> Activity
From the listing below, please restate exactly the lines beginning at the one with "(572, 399) = (355, 103): orange fish -> none" and ending at the one with "(276, 139) = (400, 230): orange", both included, and skip the pictures.

> Data section
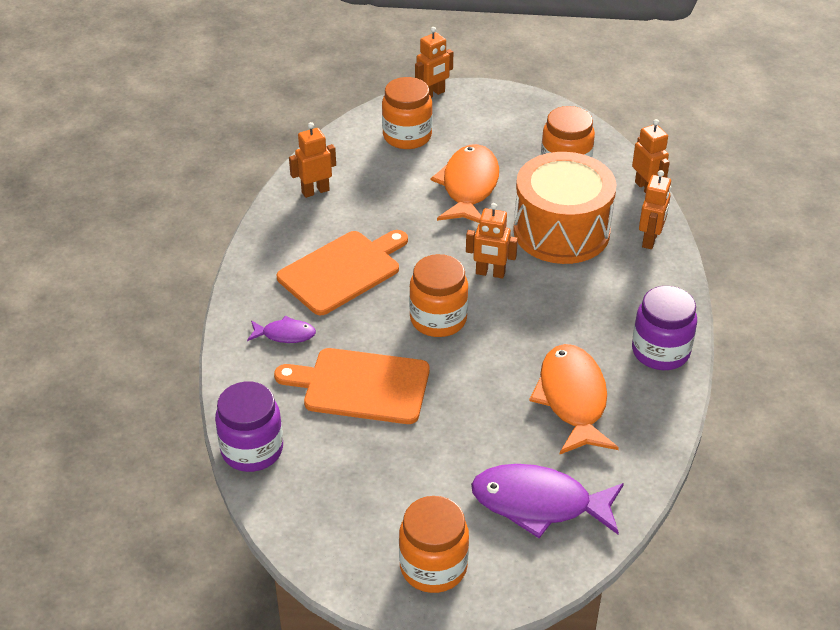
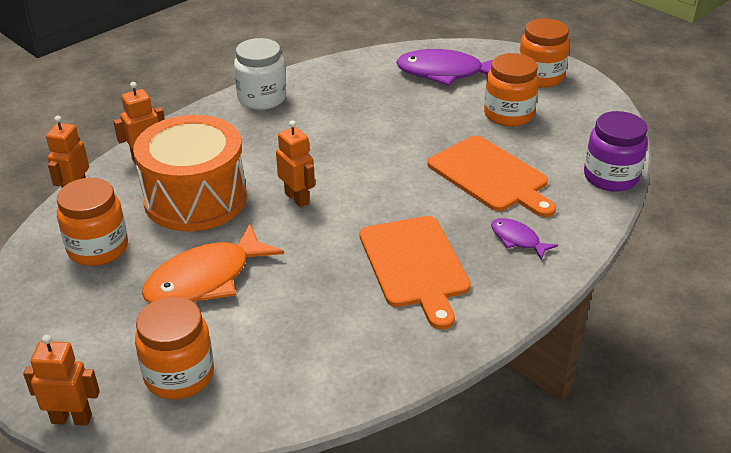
camera: 140 degrees left, 5 degrees down
(315, 191) = (353, 364): orange robot -> none
(342, 271) = (414, 265): orange cutting board -> orange cutting board turned 105 degrees counterclockwise
(438, 319) = (381, 188): orange jar -> orange jar (508, 114)
(539, 504) = (445, 73): purple fish -> purple fish turned 135 degrees clockwise
(572, 399) = (355, 103): orange fish -> none
(660, 351) = (262, 98): purple jar -> white jar

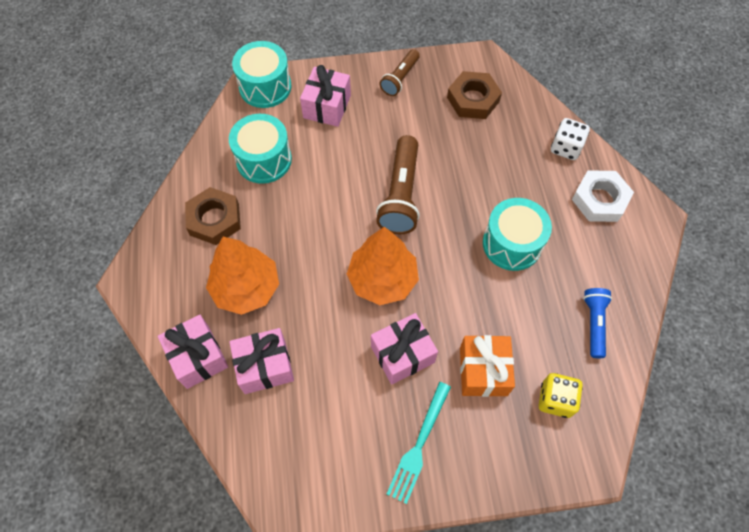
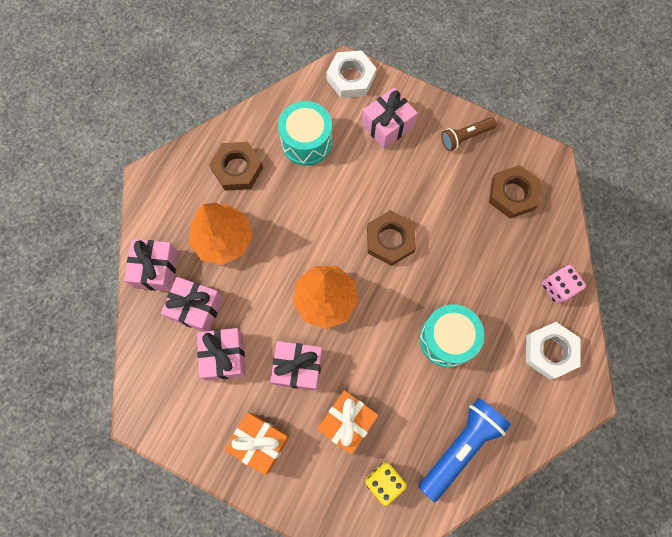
camera: 35 degrees right, 10 degrees up
(265, 87) = (351, 77): turquoise drum -> white nut
(325, 391) = (224, 356): none -> pink gift
(401, 195) = (390, 240): brown flashlight -> brown nut
(418, 446) = (260, 442): turquoise fork -> orange gift
(565, 148) = (558, 288): white dice -> pink dice
(594, 324) = (461, 447): blue flashlight -> blue flashlight, size x1.68

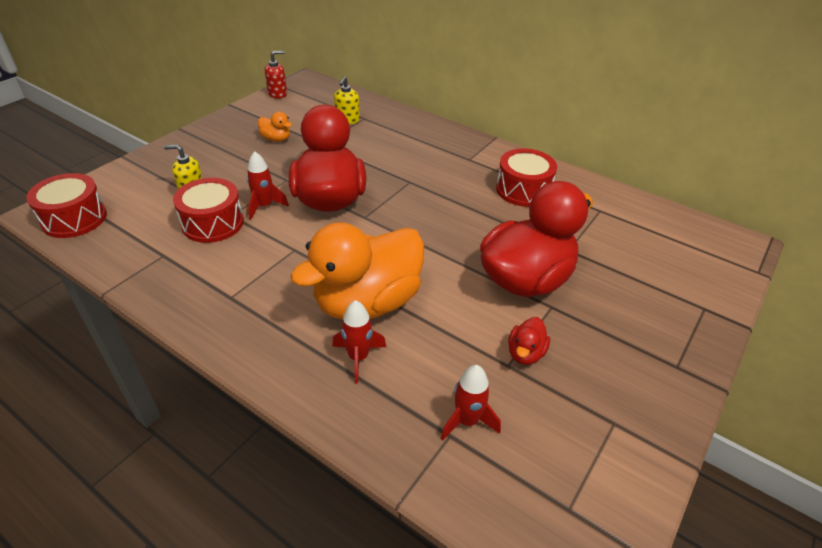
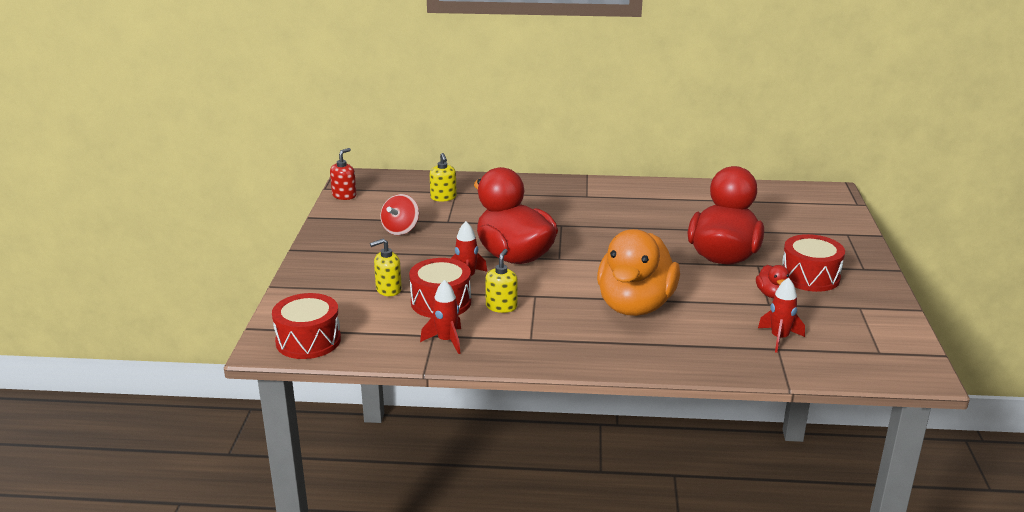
camera: 30 degrees left, 15 degrees down
(252, 249) = (501, 306): none -> yellow soap dispenser
(276, 139) = (400, 230): orange duck -> red spinning top
(358, 357) = (671, 335): red rocket -> red rocket (446, 341)
(523, 190) = (654, 204): red drum -> red drum (810, 277)

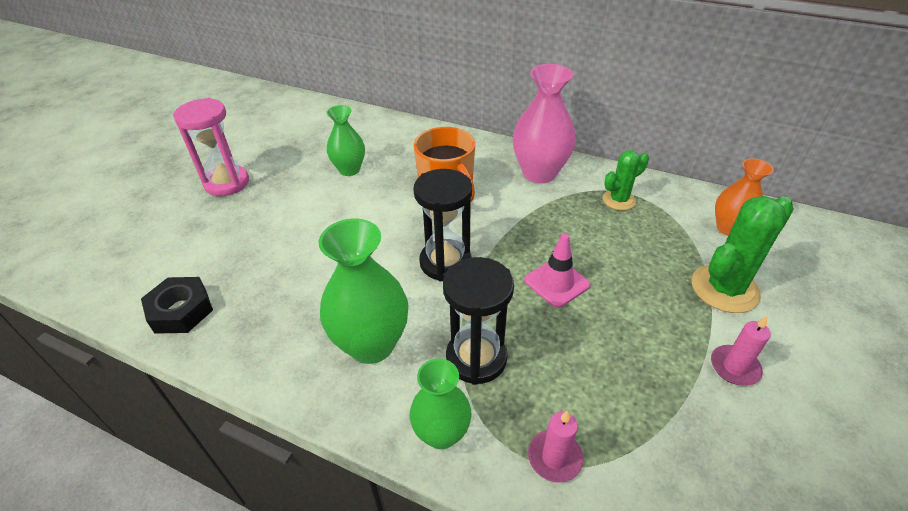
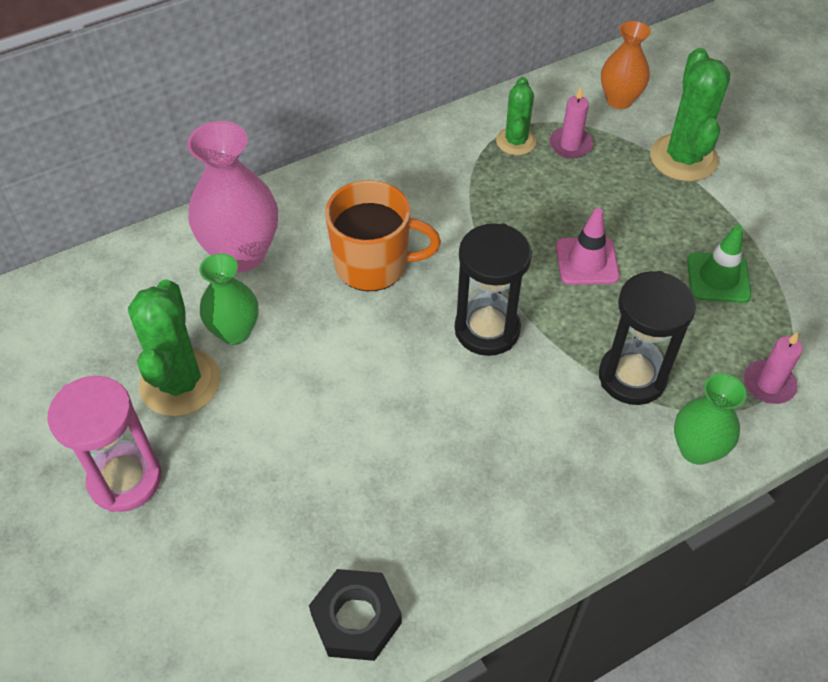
camera: 55 degrees left, 10 degrees up
(300, 169) = (180, 383): none -> green cactus
(371, 344) = (554, 452): green vase -> none
(539, 173) = (416, 170): pink vase -> pink vase (242, 253)
(630, 367) = (718, 278): none -> green traffic cone
(734, 367) = (762, 215): pink candle -> pink candle (570, 145)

> Response area
(572, 399) = (355, 103): orange fish -> none
(660, 351) = (262, 98): purple jar -> white jar

camera: 35 degrees right, 10 degrees up
(265, 87) = (351, 77): turquoise drum -> white nut
(325, 391) = (224, 356): none -> pink gift
(401, 195) = (390, 240): brown flashlight -> brown nut
(418, 446) = (260, 442): turquoise fork -> orange gift
(565, 148) = (558, 288): white dice -> pink dice
(594, 324) = (461, 447): blue flashlight -> blue flashlight, size x1.68

camera: 30 degrees left, 15 degrees down
(252, 249) = (501, 306): none -> yellow soap dispenser
(276, 139) = (400, 230): orange duck -> red spinning top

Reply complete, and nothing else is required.